• The task:
Pictures are to be omitted, and every entry below is to be restated exactly.
*-*-*
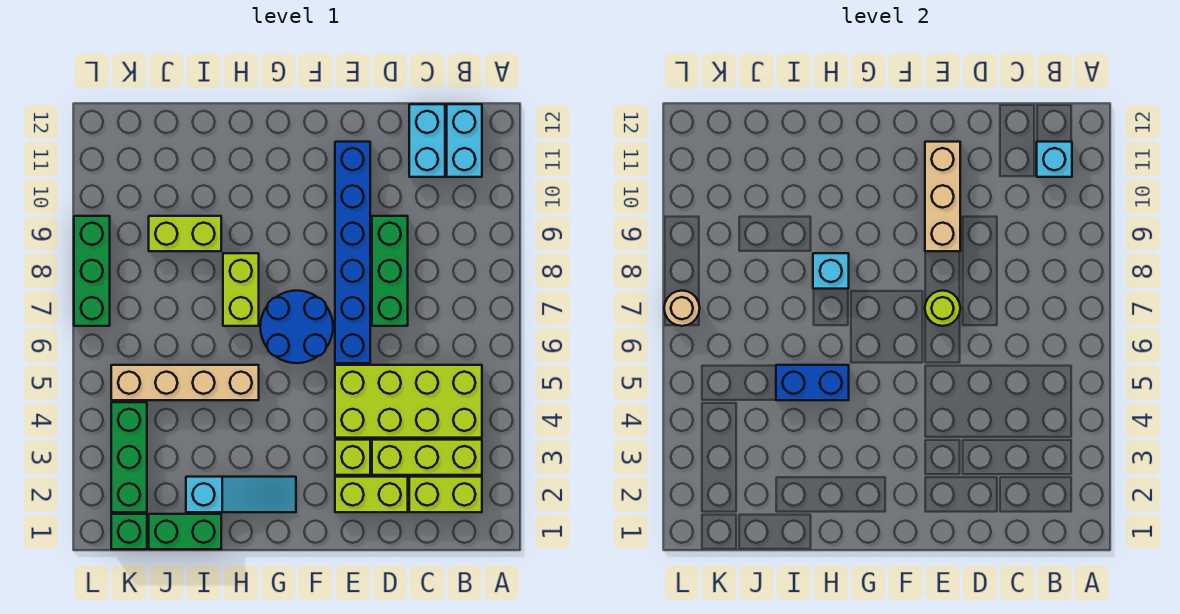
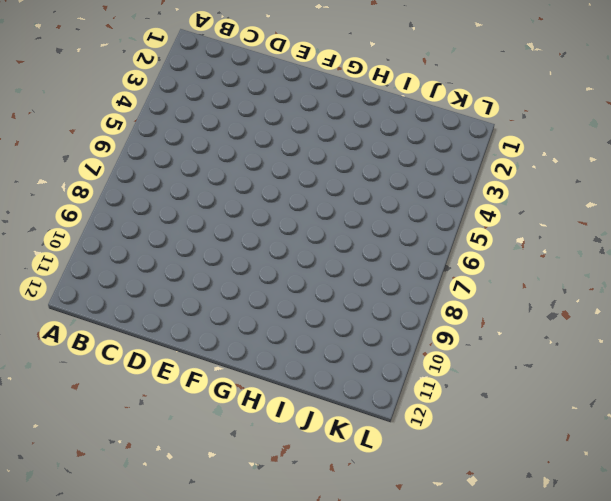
none -> lime brick B2:C2 level 1
none -> lime brick B3:D3 level 1
none -> lime brick B4:E5 level 1

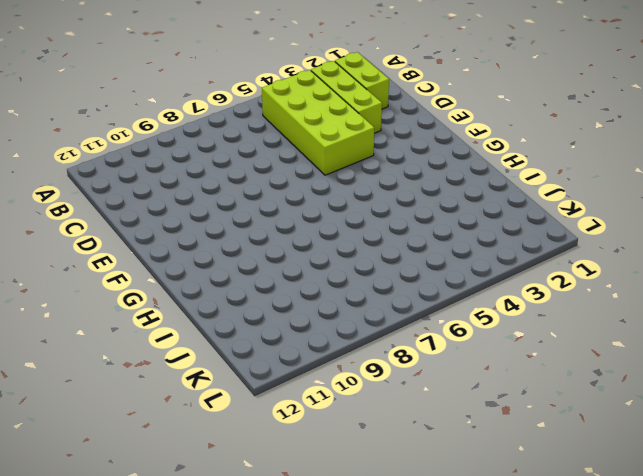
none -> cyan brick B11:B12 level 1
none -> cyan brick C11:C12 level 1
none -> lime brick D2:E2 level 1

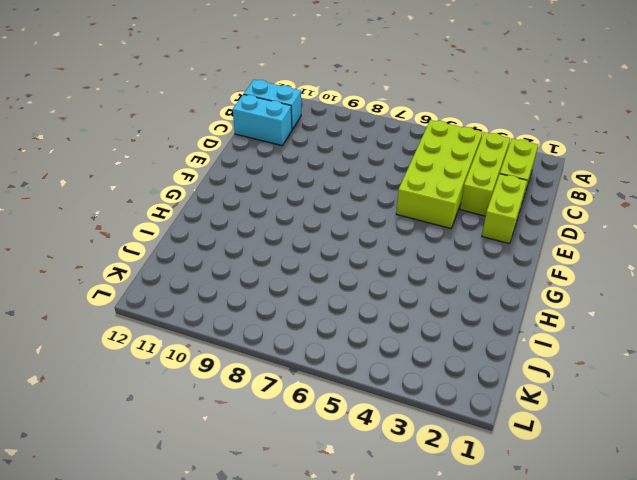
none -> green brick D7:D9 level 1
none -> lime brick E3 level 1
none -> blue brick E6:E11 level 1

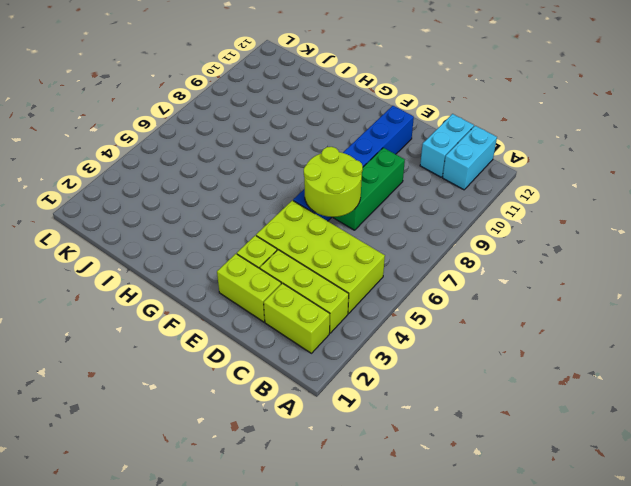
lime round brick D6:E7 level 2 -> lime round brick E7 level 2
none -> blue round brick F6:G7 level 1
none -> cyan slope G2:I2 level 1 top I
none -> tan brick H5:K5 level 1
*-*-*
• Problem solution:
none -> lime brick B2:C2 level 1
none -> lime brick B3:D3 level 1
none -> lime brick B4:E5 level 1

none -> cyan brick B11:B12 level 1
none -> cyan brick C11:C12 level 1
none -> lime brick D2:E2 level 1

none -> green brick D7:D9 level 1
none -> lime brick E3 level 1
none -> blue brick E6:E11 level 1

lime round brick D6:E7 level 2 -> lime round brick E7 level 2
none -> blue round brick F6:G7 level 1
none -> cyan slope G2:I2 level 1 top I
none -> tan brick H5:K5 level 1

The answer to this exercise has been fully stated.